#### Extracted entries
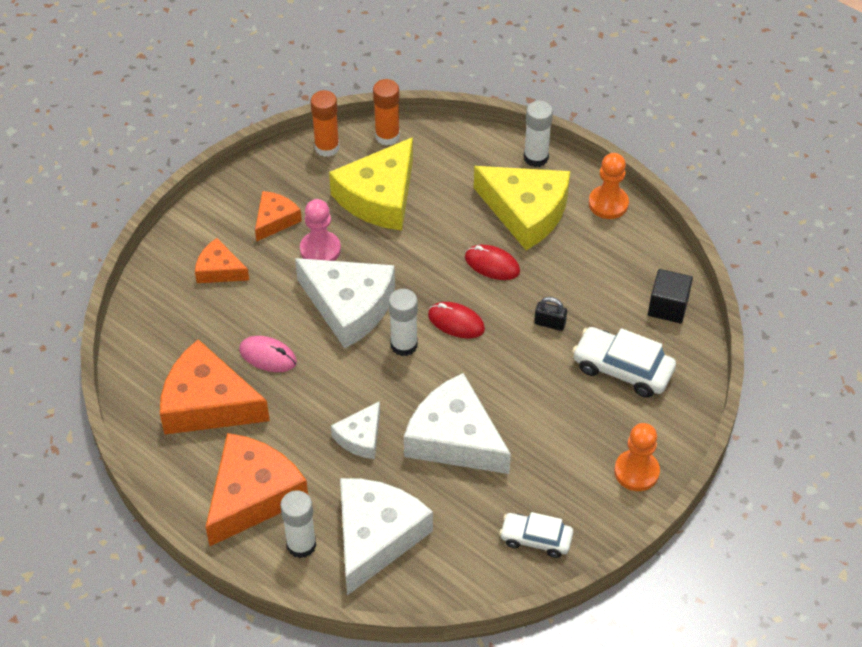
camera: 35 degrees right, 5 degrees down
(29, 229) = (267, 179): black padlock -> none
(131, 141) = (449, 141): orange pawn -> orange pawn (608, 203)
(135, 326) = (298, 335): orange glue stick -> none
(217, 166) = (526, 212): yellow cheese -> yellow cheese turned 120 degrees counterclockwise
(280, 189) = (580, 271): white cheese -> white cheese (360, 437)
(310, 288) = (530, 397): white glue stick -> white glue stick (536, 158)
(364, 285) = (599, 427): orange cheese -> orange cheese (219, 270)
==
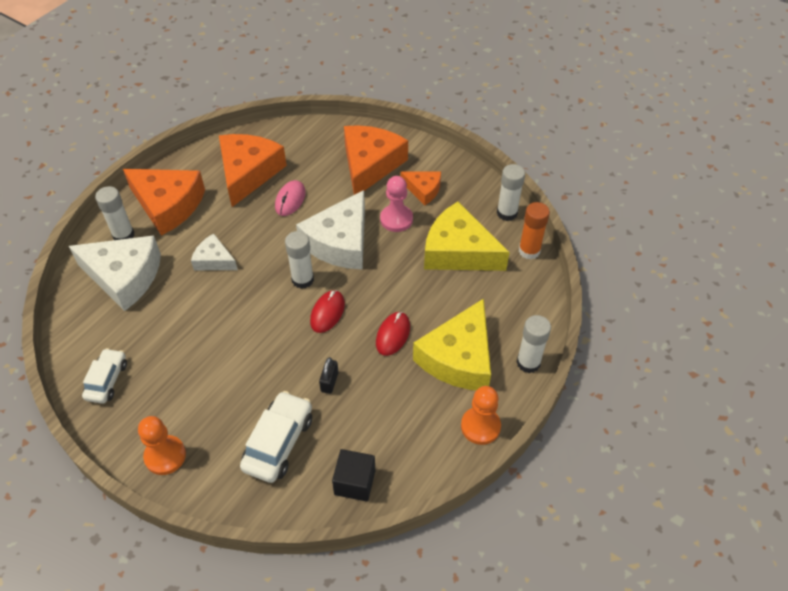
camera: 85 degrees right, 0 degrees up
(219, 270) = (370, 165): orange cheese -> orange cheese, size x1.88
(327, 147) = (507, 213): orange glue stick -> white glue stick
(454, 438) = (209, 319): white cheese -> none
==
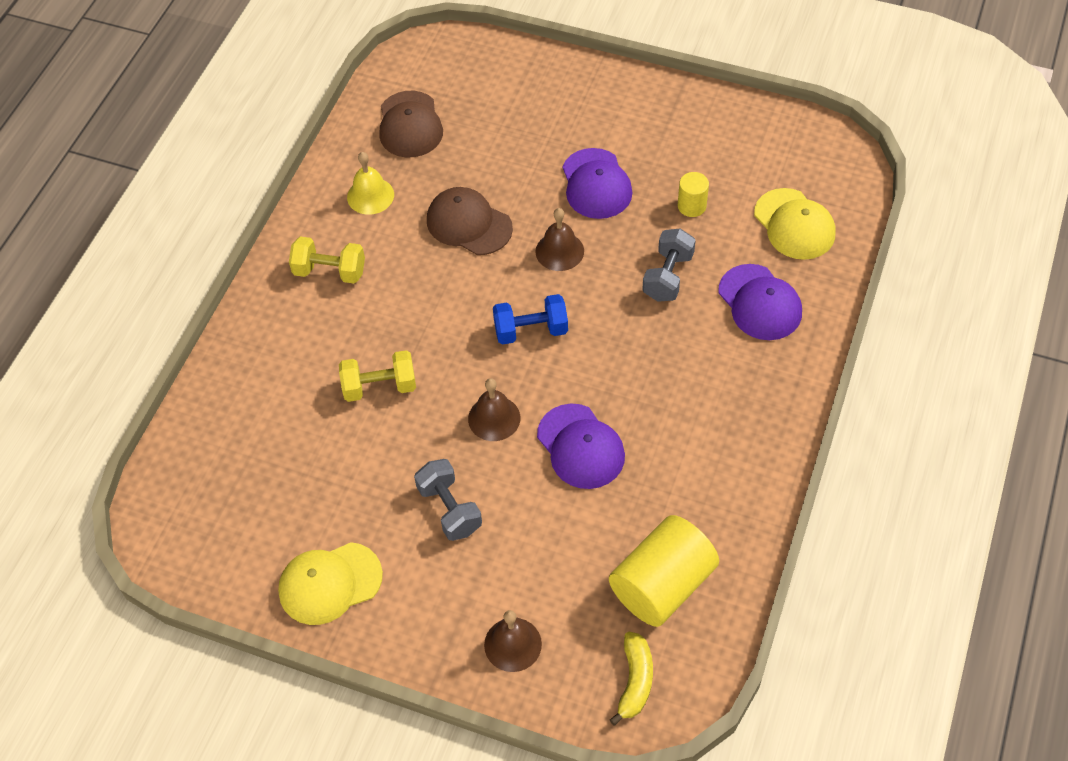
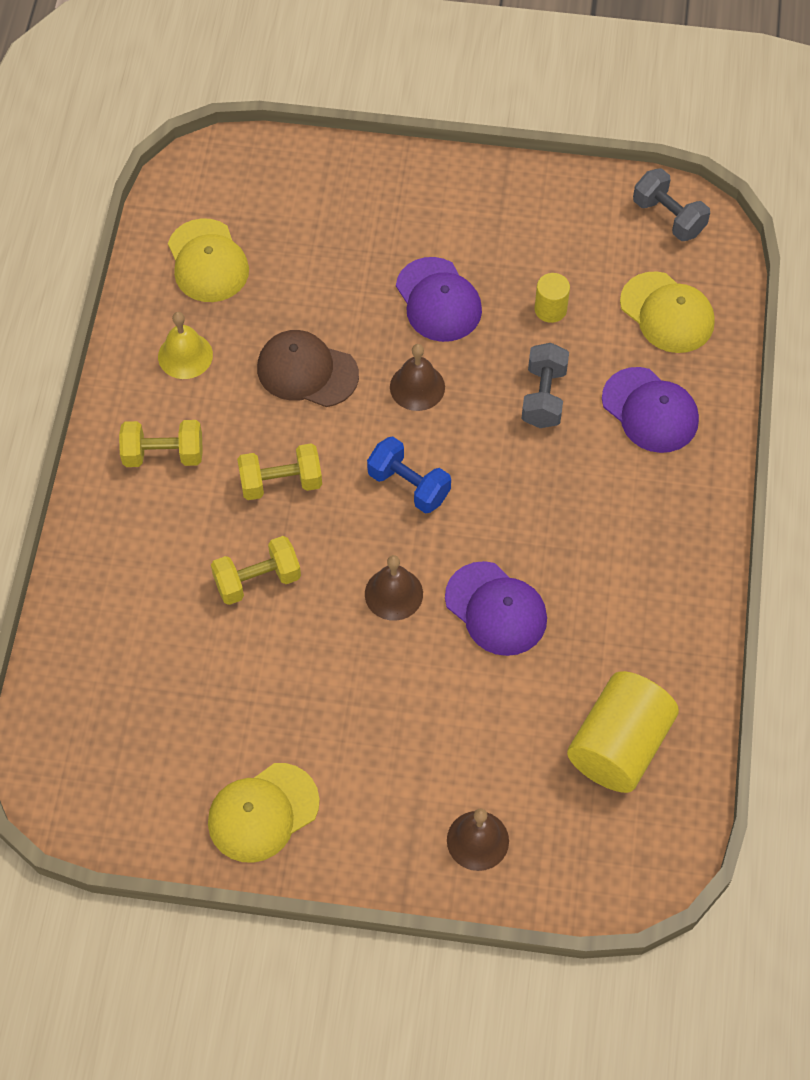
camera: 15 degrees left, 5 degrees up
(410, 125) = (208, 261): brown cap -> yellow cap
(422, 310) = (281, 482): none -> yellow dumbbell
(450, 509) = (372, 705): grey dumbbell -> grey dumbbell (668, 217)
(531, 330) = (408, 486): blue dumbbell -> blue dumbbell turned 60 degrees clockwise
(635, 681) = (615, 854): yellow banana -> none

#### Task item
Among the lines of the material, find those holding the word "stick" and return them.

#### Problem solution
(135, 326) = (298, 335): orange glue stick -> none
(310, 288) = (530, 397): white glue stick -> white glue stick (536, 158)
(327, 147) = (507, 213): orange glue stick -> white glue stick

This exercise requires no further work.